EXERCISE AIM: The lines to be copied are those below that contain "purple".

------ DATA PROVIDED

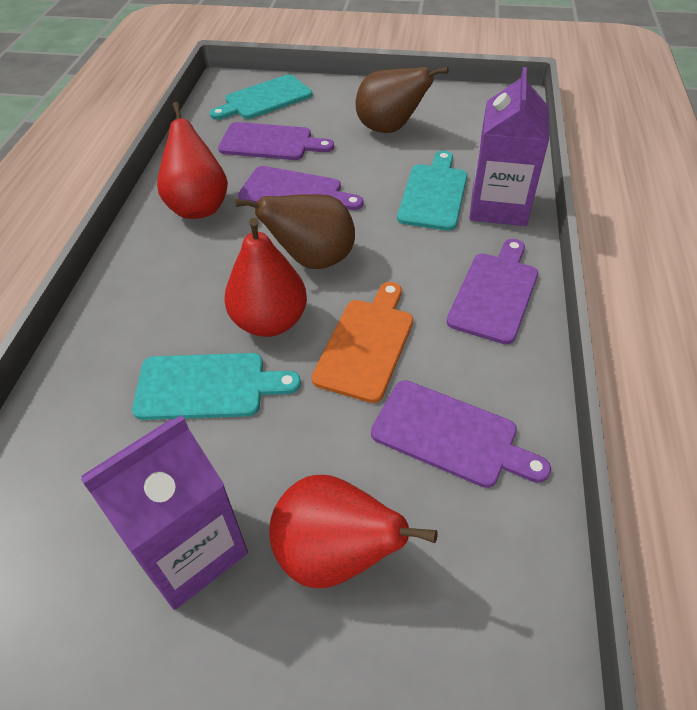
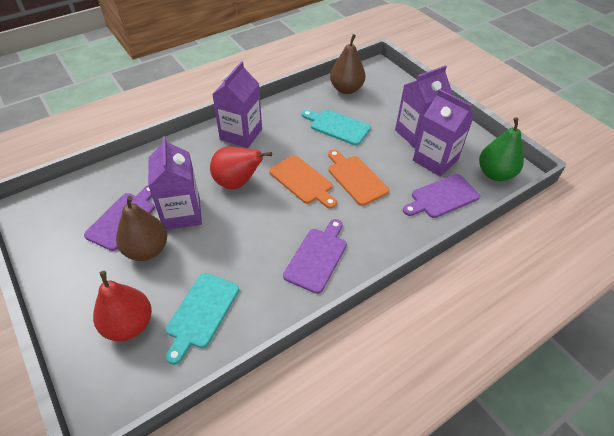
green pear: 0 -> 1
orange cutting board: 1 -> 2
purple carton: 2 -> 4
purple cutting board: 4 -> 3
red pear: 3 -> 2
turquoise cutting board: 3 -> 2

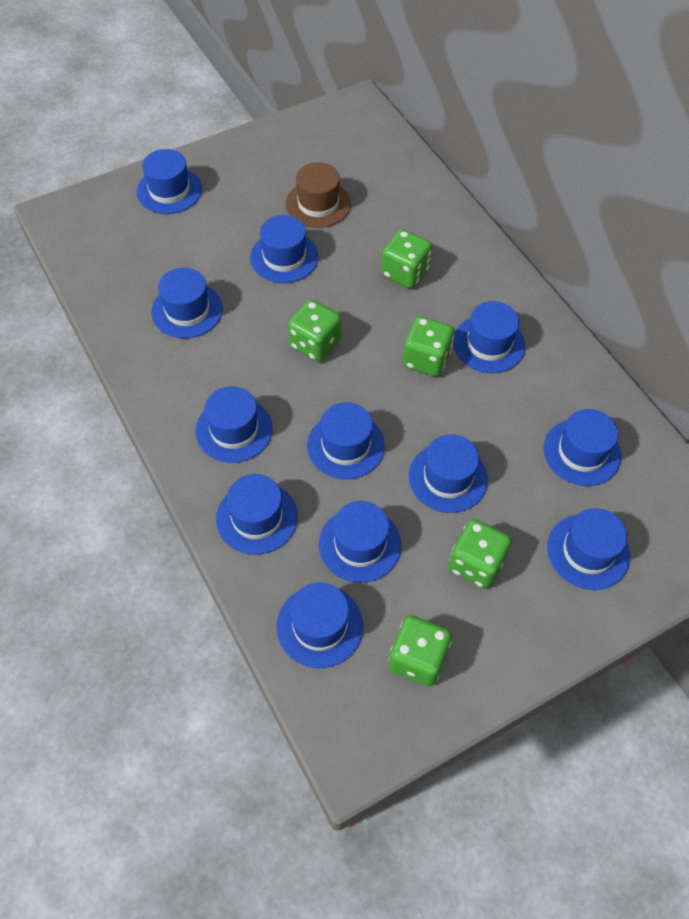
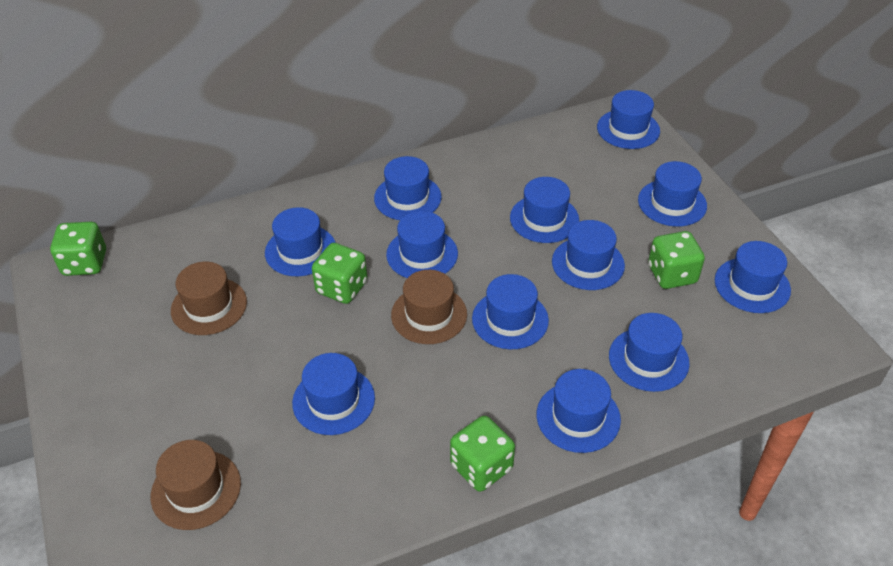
brown hat: 1 -> 3
green dice: 5 -> 4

------------

EXERCISE RESPONSE:
purple carton: 2 -> 4
purple cutting board: 4 -> 3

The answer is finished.